## TASK GOAL
Exact copy, no pictures: output each line below as it stands.

*** Opening of RECORD EXCERPTS ***

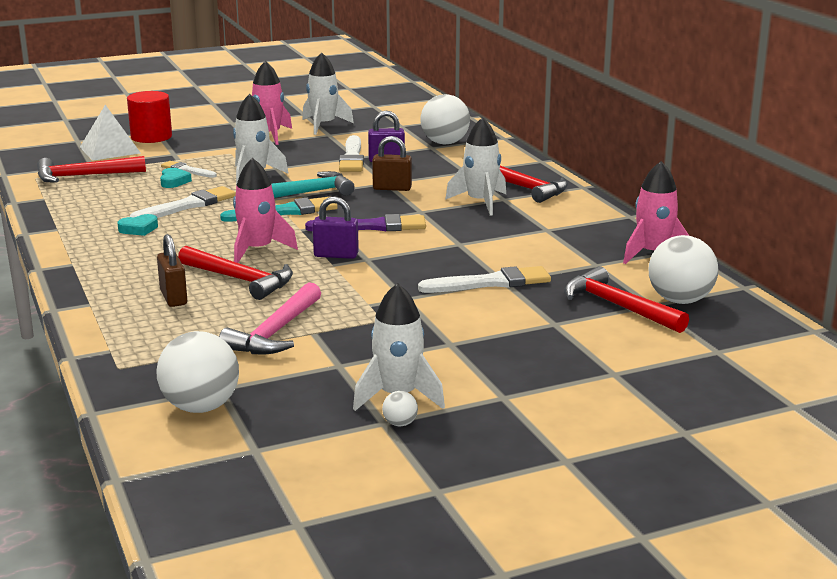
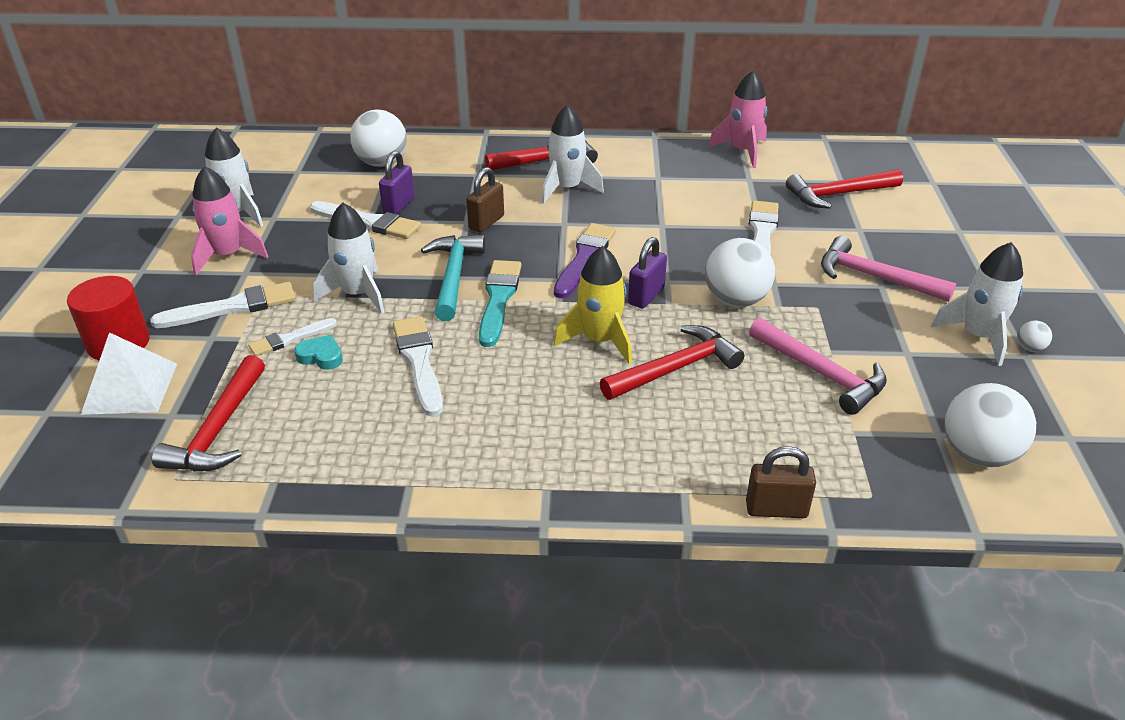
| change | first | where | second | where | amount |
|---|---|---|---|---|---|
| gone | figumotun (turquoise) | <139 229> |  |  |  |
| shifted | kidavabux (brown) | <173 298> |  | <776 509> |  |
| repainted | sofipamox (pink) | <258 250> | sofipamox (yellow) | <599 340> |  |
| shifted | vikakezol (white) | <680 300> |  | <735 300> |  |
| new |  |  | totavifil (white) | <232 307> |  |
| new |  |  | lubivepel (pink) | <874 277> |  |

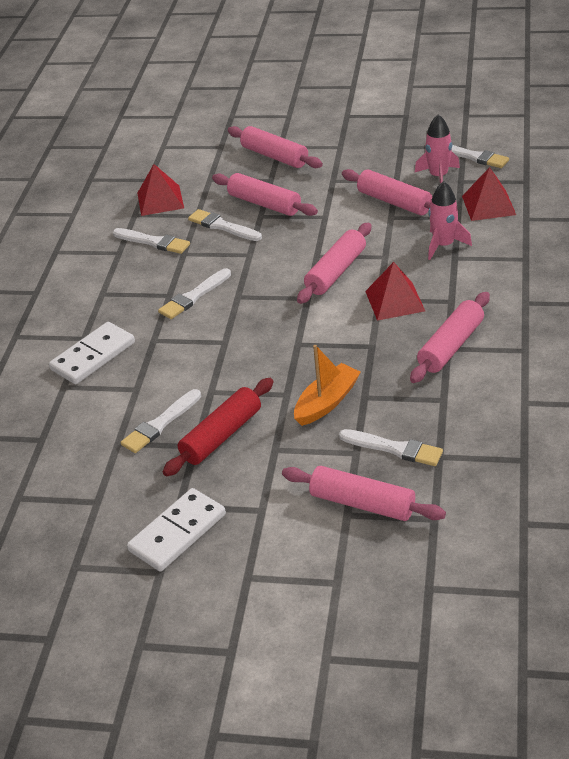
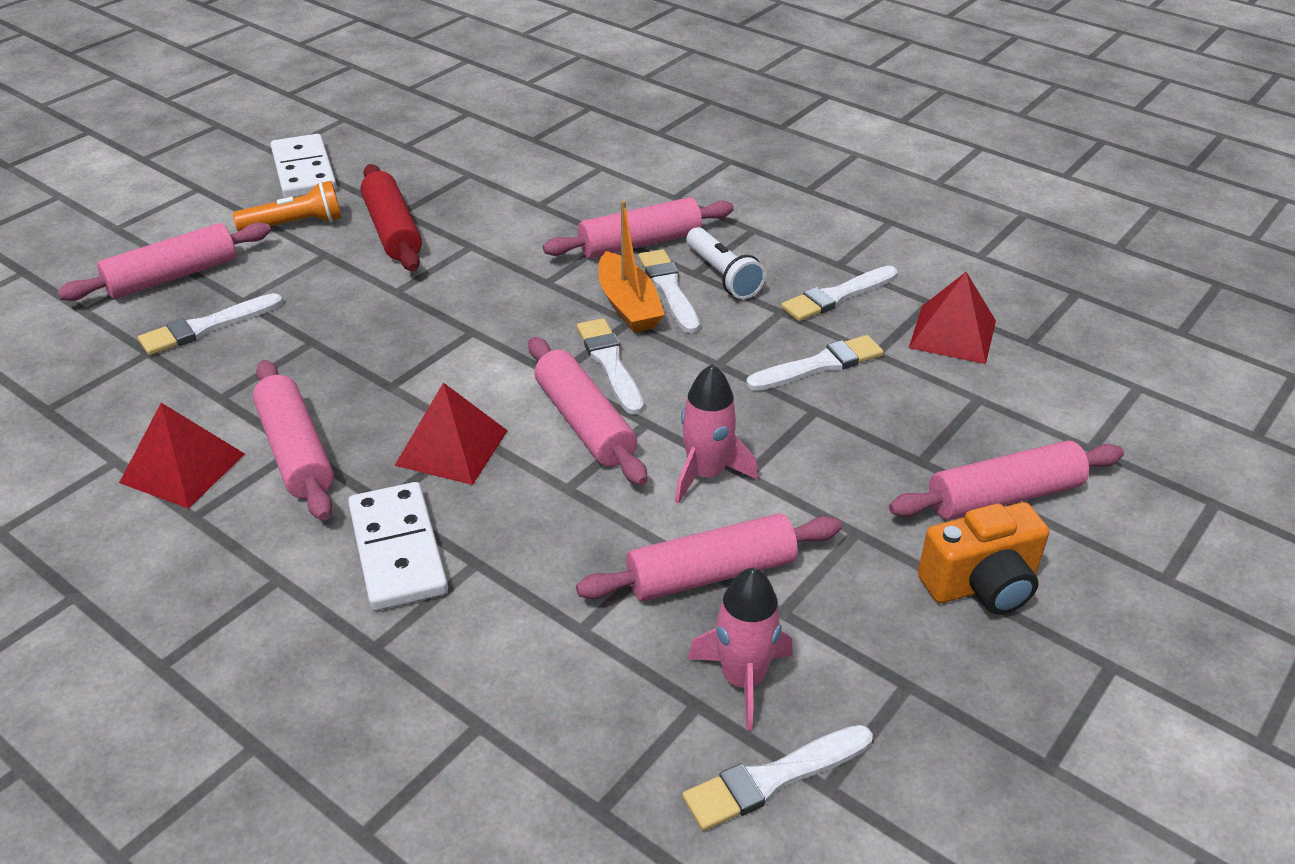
| change | first | where | second | where | amount |
|---|---|---|---|---|---|
| shifted | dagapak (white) | <93 356> |  | <397 550> |  |
| shifted | totavifil (white) | <160 424> |  | <610 363> |  |
| shifted | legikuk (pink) | <264 204> |  | <640 243> |  |
| shifted |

*** Close of RECORD EXCERPTS ***

## ANSWER SECTION
| change | first | where | second | where | amount |
|---|---|---|---|---|---|
| gone | figumotun (turquoise) | <139 229> |  |  |  |
| shifted | kidavabux (brown) | <173 298> |  | <776 509> |  |
| repainted | sofipamox (pink) | <258 250> | sofipamox (yellow) | <599 340> |  |
| shifted | vikakezol (white) | <680 300> |  | <735 300> |  |
| new |  |  | totavifil (white) | <232 307> |  |
| new |  |  | lubivepel (pink) | <874 277> |  |

| change | first | where | second | where | amount |
|---|---|---|---|---|---|
| shifted | dagapak (white) | <93 356> |  | <397 550> |  |
| shifted | totavifil (white) | <160 424> |  | <610 363> |  |
| shifted | legikuk (pink) | <264 204> |  | <640 243> |  |
| shifted |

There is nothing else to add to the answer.